# Task instructions:
In the data below, find the line that contains "U201: MSP430G2001 -> MSP430F2013" and the line that contains "R4: 39k (GND, W12) -> 39k (VS, W12)". Copy both, plus every line between them, exactly.

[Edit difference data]
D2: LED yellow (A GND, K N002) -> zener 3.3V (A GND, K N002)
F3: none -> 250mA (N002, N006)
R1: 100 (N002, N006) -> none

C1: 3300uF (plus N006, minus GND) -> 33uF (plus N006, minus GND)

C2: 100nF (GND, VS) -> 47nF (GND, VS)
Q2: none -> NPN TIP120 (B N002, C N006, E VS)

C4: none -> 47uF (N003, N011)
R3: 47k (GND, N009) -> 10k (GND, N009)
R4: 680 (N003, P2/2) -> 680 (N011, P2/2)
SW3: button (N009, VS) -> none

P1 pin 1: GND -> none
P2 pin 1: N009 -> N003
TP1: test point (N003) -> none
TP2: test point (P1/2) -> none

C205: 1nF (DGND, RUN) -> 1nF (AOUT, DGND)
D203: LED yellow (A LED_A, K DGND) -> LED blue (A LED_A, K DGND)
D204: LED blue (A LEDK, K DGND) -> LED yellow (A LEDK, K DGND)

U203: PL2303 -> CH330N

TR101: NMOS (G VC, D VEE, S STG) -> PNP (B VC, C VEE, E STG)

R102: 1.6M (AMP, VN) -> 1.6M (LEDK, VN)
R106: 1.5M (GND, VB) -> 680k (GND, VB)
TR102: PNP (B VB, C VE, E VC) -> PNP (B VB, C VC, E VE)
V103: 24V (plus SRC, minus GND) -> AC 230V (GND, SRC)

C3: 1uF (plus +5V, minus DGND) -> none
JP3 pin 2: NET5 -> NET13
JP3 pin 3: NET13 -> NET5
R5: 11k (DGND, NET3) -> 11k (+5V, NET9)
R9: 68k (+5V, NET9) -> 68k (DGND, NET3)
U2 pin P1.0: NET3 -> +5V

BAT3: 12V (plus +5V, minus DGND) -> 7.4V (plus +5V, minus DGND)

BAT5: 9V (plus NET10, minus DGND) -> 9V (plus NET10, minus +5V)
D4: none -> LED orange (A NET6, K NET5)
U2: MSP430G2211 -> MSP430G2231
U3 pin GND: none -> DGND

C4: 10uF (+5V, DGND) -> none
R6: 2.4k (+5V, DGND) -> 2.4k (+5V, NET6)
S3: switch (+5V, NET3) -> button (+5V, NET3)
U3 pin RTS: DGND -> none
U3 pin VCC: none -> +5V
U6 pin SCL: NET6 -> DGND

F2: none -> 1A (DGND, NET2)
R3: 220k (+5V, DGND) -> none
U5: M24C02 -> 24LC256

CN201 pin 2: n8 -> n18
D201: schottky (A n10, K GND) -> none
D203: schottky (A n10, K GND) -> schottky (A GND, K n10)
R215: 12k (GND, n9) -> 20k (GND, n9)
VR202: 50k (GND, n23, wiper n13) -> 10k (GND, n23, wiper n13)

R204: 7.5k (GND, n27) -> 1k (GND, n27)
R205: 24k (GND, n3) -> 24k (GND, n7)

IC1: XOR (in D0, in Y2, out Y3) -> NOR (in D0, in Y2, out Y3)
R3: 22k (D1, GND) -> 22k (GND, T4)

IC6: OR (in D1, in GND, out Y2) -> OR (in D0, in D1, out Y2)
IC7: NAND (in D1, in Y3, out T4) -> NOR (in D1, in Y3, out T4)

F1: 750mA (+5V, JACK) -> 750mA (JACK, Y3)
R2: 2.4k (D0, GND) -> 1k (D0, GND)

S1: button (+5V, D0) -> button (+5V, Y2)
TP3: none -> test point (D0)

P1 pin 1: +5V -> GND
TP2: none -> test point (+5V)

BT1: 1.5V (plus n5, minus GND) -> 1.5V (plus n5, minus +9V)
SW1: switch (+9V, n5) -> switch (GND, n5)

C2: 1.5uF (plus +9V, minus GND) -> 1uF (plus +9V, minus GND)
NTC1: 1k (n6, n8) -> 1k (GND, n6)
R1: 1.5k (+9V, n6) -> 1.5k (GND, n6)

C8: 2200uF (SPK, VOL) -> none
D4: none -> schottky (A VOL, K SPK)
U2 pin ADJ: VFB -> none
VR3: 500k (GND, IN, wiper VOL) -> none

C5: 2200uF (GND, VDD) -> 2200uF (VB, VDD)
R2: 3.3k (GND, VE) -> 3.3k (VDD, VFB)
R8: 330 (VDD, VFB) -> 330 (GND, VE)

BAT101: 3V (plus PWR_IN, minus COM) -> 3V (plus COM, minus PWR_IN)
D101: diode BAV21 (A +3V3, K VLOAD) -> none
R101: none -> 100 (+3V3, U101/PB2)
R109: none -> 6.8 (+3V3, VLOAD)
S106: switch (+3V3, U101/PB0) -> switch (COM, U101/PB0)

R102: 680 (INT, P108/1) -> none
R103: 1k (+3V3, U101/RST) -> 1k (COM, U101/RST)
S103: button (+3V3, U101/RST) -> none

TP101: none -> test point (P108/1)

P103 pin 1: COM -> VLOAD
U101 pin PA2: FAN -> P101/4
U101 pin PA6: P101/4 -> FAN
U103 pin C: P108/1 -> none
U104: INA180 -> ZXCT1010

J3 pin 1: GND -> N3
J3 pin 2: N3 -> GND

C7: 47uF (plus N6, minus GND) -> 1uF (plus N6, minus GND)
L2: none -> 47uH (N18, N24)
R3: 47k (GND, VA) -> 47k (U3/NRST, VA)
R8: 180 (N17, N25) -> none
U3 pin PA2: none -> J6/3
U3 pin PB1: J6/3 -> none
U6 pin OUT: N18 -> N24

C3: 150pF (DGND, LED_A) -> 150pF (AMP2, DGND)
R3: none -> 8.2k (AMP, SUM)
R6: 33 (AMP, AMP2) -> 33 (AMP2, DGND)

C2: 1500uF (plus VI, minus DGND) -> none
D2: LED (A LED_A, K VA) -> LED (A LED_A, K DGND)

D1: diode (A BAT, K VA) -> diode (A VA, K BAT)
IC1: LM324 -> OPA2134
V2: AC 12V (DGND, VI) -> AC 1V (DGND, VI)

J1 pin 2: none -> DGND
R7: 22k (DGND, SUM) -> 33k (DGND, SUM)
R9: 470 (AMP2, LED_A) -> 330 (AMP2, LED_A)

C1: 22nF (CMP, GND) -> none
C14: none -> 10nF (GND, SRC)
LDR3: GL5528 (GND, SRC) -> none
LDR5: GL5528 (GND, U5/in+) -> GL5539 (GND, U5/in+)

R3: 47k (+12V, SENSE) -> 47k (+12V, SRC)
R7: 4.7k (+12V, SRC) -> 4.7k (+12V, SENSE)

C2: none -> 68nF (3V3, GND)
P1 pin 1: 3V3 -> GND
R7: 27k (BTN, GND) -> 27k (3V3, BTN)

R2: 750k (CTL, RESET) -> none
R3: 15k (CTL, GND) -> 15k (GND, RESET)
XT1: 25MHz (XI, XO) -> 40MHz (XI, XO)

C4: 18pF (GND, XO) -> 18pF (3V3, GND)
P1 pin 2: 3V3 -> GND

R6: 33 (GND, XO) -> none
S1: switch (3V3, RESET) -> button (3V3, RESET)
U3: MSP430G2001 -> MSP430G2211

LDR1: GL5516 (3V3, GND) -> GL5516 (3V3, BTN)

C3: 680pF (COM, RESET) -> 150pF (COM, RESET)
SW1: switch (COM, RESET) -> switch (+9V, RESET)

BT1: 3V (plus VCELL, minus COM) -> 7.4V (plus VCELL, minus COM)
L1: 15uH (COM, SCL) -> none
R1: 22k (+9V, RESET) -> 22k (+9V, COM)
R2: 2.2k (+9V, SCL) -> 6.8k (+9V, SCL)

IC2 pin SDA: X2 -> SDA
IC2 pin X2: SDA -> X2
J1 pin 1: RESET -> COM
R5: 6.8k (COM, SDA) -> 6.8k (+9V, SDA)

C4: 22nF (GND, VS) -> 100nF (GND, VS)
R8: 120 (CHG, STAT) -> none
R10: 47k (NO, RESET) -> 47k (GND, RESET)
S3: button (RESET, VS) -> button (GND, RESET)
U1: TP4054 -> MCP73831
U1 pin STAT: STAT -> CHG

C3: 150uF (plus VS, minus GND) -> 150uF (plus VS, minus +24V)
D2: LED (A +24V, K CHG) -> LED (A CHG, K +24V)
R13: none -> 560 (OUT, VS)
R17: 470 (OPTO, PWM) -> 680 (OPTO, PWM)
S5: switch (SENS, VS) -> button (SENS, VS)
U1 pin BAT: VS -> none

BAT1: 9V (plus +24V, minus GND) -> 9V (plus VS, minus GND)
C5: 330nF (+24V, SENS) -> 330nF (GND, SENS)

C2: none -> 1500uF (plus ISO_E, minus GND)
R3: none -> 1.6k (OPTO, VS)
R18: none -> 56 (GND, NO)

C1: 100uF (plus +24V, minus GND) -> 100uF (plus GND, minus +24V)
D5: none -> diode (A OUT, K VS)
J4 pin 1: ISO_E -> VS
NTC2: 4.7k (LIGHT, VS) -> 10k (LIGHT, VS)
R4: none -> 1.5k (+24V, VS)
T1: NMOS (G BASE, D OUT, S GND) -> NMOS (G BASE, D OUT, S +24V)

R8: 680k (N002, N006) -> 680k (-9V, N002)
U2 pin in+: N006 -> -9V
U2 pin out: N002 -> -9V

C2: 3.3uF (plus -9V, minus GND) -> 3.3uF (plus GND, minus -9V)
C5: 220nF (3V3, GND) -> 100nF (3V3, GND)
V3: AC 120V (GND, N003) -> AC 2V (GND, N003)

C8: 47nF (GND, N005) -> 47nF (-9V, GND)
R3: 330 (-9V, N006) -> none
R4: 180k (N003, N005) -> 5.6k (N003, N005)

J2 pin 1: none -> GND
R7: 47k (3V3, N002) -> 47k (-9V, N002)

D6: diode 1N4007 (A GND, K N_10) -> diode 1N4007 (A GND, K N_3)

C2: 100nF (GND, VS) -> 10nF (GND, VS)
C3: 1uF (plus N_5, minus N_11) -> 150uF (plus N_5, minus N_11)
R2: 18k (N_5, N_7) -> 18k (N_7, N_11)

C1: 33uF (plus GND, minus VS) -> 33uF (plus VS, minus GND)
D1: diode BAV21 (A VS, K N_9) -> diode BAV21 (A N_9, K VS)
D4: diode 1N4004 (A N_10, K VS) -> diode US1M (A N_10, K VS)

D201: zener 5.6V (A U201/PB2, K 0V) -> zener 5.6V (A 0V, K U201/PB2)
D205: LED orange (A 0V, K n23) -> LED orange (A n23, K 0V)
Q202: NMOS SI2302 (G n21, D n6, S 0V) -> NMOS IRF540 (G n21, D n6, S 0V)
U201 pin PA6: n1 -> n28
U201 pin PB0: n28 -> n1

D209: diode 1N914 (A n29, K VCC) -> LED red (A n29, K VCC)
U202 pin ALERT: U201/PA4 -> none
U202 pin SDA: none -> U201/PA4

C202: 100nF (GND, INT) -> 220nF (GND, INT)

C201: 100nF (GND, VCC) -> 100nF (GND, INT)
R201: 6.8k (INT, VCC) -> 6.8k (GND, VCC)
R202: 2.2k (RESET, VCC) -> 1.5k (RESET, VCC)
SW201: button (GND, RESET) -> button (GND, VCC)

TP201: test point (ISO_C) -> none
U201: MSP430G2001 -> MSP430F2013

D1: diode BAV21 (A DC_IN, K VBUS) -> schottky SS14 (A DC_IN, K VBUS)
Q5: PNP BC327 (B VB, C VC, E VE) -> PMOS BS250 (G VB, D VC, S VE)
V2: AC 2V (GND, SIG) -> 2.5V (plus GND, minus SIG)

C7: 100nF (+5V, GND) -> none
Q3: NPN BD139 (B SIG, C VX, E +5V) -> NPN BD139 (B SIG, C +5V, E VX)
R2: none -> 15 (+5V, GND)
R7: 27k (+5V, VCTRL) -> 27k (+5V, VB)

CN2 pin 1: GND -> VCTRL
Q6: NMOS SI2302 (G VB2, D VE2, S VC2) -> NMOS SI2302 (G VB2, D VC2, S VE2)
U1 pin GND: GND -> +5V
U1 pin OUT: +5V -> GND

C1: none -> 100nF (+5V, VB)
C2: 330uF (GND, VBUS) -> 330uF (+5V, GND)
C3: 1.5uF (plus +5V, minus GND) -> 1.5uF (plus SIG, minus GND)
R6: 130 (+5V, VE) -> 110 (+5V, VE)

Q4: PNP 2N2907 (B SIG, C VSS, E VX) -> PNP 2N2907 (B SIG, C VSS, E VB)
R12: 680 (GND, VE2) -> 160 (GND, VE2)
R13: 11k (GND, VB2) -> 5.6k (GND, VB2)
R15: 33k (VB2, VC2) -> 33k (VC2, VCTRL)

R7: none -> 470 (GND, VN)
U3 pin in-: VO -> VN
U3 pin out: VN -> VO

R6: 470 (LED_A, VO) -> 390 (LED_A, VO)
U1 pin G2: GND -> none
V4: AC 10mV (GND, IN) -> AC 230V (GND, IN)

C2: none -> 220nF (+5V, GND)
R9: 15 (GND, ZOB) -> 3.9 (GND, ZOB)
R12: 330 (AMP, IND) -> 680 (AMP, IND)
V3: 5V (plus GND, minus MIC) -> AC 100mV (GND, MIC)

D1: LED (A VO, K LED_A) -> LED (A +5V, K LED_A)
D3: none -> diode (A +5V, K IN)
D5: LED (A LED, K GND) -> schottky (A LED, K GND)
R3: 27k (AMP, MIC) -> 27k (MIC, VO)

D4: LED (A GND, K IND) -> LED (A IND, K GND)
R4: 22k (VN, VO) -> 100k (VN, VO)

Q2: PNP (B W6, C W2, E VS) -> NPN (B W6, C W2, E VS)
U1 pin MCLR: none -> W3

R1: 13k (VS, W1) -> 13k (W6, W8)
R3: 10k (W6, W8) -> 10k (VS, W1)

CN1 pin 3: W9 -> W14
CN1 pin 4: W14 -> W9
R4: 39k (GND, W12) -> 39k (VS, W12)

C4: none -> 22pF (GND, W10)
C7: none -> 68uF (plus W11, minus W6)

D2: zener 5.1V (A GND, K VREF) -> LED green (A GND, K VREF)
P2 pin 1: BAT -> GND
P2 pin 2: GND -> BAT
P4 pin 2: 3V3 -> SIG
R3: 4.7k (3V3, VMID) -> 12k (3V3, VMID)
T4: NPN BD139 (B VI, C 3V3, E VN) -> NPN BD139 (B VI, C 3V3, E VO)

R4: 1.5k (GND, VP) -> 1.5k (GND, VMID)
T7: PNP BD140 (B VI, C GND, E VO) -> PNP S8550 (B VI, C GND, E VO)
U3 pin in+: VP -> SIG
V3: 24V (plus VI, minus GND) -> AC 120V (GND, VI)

# Your solution:
U201: MSP430G2001 -> MSP430F2013

D1: diode BAV21 (A DC_IN, K VBUS) -> schottky SS14 (A DC_IN, K VBUS)
Q5: PNP BC327 (B VB, C VC, E VE) -> PMOS BS250 (G VB, D VC, S VE)
V2: AC 2V (GND, SIG) -> 2.5V (plus GND, minus SIG)

C7: 100nF (+5V, GND) -> none
Q3: NPN BD139 (B SIG, C VX, E +5V) -> NPN BD139 (B SIG, C +5V, E VX)
R2: none -> 15 (+5V, GND)
R7: 27k (+5V, VCTRL) -> 27k (+5V, VB)

CN2 pin 1: GND -> VCTRL
Q6: NMOS SI2302 (G VB2, D VE2, S VC2) -> NMOS SI2302 (G VB2, D VC2, S VE2)
U1 pin GND: GND -> +5V
U1 pin OUT: +5V -> GND

C1: none -> 100nF (+5V, VB)
C2: 330uF (GND, VBUS) -> 330uF (+5V, GND)
C3: 1.5uF (plus +5V, minus GND) -> 1.5uF (plus SIG, minus GND)
R6: 130 (+5V, VE) -> 110 (+5V, VE)

Q4: PNP 2N2907 (B SIG, C VSS, E VX) -> PNP 2N2907 (B SIG, C VSS, E VB)
R12: 680 (GND, VE2) -> 160 (GND, VE2)
R13: 11k (GND, VB2) -> 5.6k (GND, VB2)
R15: 33k (VB2, VC2) -> 33k (VC2, VCTRL)

R7: none -> 470 (GND, VN)
U3 pin in-: VO -> VN
U3 pin out: VN -> VO

R6: 470 (LED_A, VO) -> 390 (LED_A, VO)
U1 pin G2: GND -> none
V4: AC 10mV (GND, IN) -> AC 230V (GND, IN)

C2: none -> 220nF (+5V, GND)
R9: 15 (GND, ZOB) -> 3.9 (GND, ZOB)
R12: 330 (AMP, IND) -> 680 (AMP, IND)
V3: 5V (plus GND, minus MIC) -> AC 100mV (GND, MIC)

D1: LED (A VO, K LED_A) -> LED (A +5V, K LED_A)
D3: none -> diode (A +5V, K IN)
D5: LED (A LED, K GND) -> schottky (A LED, K GND)
R3: 27k (AMP, MIC) -> 27k (MIC, VO)

D4: LED (A GND, K IND) -> LED (A IND, K GND)
R4: 22k (VN, VO) -> 100k (VN, VO)

Q2: PNP (B W6, C W2, E VS) -> NPN (B W6, C W2, E VS)
U1 pin MCLR: none -> W3

R1: 13k (VS, W1) -> 13k (W6, W8)
R3: 10k (W6, W8) -> 10k (VS, W1)

CN1 pin 3: W9 -> W14
CN1 pin 4: W14 -> W9
R4: 39k (GND, W12) -> 39k (VS, W12)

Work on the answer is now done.